Directions for this task:
The required output is the line containing "was: domino in" followed by each line through the end of the data below, repeated exactly and with nothing added.

(Object matching data)
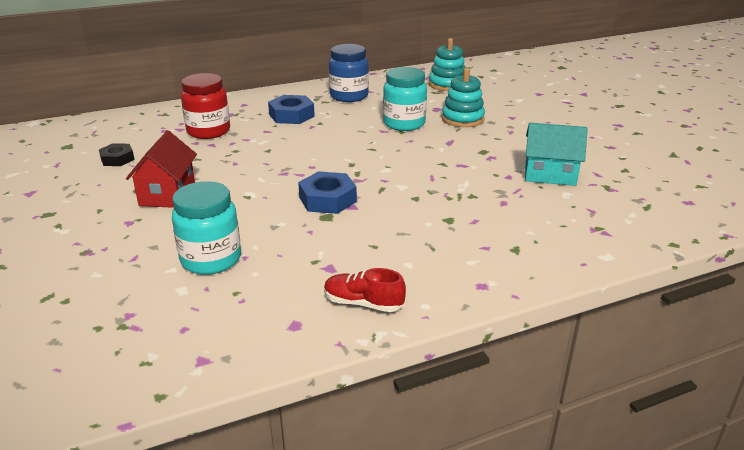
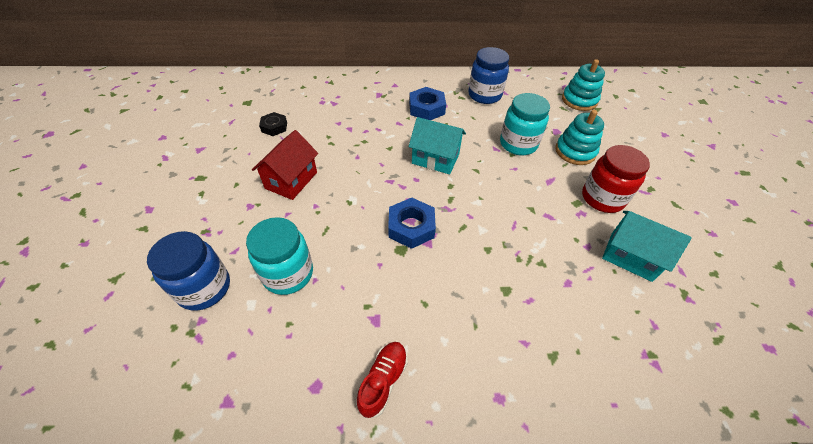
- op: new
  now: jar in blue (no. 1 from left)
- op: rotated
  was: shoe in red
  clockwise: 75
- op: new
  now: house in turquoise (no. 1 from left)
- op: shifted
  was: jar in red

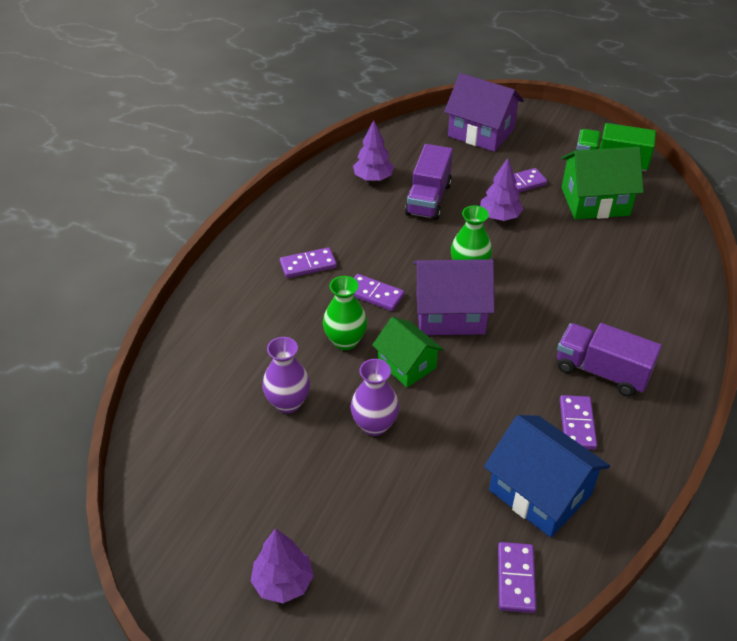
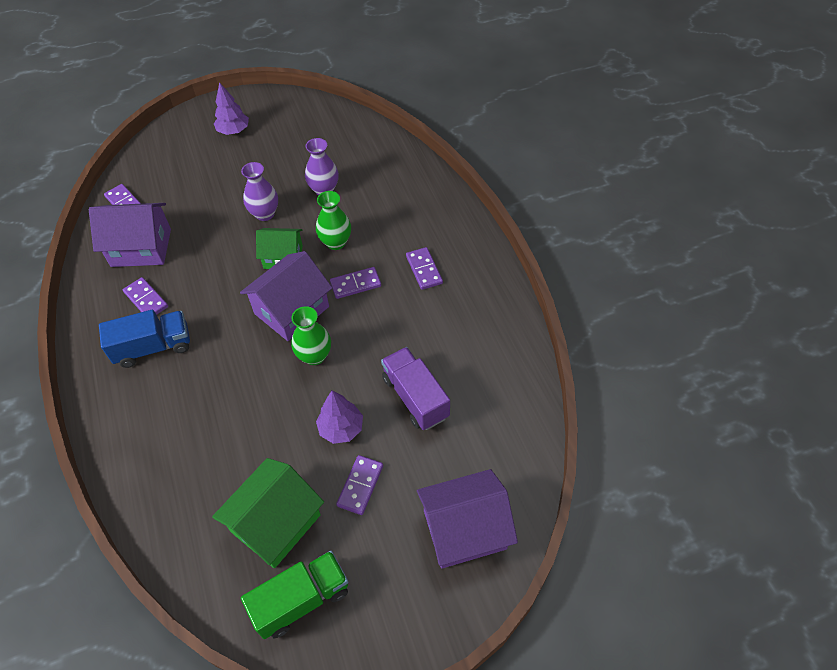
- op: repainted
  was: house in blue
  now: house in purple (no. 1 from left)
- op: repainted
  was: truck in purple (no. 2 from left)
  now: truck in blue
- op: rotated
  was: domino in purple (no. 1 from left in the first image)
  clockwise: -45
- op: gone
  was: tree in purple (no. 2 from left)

Answer to this exercise:
  was: domino in purple (no. 1 from left in the first image)
  clockwise: -45
- op: gone
  was: tree in purple (no. 2 from left)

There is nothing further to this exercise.